■ OBJECTIVE
Pick out every line in the listing below that contains the string "kern", treating uppercase and lowercase as different.

■ THE RECORDS
• • • • • • •
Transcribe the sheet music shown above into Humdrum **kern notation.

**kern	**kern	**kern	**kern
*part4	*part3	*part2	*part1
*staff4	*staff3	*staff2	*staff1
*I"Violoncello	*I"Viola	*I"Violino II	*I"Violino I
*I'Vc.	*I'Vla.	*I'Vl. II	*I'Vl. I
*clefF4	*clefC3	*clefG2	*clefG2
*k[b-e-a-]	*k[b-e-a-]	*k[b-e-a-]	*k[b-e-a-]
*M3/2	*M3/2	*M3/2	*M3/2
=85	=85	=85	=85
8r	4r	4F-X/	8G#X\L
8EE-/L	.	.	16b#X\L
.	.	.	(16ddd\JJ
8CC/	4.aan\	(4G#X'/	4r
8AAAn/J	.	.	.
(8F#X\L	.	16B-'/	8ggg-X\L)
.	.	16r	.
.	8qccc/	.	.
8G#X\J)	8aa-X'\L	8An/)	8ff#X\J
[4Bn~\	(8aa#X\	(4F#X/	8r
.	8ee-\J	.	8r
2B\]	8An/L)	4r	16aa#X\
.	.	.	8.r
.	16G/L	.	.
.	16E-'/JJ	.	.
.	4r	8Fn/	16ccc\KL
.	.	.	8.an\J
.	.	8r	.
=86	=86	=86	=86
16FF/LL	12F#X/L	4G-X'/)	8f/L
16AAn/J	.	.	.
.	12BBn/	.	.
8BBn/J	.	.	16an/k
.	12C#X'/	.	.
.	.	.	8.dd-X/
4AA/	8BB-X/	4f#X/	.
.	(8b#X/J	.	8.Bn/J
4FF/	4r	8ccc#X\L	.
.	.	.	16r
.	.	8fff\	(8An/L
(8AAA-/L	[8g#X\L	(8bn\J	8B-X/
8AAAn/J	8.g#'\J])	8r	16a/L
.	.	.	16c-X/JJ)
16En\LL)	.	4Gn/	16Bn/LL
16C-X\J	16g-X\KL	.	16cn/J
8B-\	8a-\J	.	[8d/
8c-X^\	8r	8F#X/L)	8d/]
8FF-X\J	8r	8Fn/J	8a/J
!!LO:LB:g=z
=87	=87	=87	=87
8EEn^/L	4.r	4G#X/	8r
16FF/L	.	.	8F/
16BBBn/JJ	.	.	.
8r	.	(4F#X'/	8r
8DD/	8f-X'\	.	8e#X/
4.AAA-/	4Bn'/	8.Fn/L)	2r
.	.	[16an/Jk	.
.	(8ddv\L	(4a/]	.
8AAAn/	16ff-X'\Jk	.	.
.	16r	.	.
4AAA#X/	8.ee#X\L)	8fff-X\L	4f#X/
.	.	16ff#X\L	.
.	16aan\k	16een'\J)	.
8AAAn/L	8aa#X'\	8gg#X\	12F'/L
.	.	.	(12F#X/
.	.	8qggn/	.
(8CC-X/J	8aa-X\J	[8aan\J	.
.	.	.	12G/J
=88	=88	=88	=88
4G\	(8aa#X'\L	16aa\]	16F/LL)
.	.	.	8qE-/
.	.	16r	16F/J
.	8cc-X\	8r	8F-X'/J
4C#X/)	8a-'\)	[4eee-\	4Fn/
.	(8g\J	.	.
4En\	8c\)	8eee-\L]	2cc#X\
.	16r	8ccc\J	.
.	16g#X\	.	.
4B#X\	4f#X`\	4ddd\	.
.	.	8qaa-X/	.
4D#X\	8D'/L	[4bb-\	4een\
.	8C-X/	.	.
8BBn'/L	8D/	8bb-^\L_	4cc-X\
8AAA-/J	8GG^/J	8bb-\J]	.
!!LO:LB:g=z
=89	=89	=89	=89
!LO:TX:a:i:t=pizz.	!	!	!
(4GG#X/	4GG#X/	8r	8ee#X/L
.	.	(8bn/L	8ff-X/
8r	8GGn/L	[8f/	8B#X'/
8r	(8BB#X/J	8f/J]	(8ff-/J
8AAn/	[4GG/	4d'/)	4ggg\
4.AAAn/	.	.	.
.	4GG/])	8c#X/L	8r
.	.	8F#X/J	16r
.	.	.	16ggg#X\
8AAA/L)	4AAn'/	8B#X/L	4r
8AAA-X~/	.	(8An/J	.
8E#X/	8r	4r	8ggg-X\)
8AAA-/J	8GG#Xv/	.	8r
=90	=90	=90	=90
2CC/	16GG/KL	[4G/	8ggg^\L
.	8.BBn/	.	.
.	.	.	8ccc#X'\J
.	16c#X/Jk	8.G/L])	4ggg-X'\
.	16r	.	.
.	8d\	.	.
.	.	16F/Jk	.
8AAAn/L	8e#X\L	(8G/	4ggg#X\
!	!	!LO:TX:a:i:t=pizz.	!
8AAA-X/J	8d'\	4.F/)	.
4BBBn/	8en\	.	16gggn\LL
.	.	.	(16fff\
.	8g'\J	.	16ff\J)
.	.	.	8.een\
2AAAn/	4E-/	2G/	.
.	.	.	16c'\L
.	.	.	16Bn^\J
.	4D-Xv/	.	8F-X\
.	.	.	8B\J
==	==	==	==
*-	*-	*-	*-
• • • • • • •
■ THE OUTPUT
Transcribe the sheet music shown above into Humdrum **kern notation.
**kern	**kern	**kern	**kern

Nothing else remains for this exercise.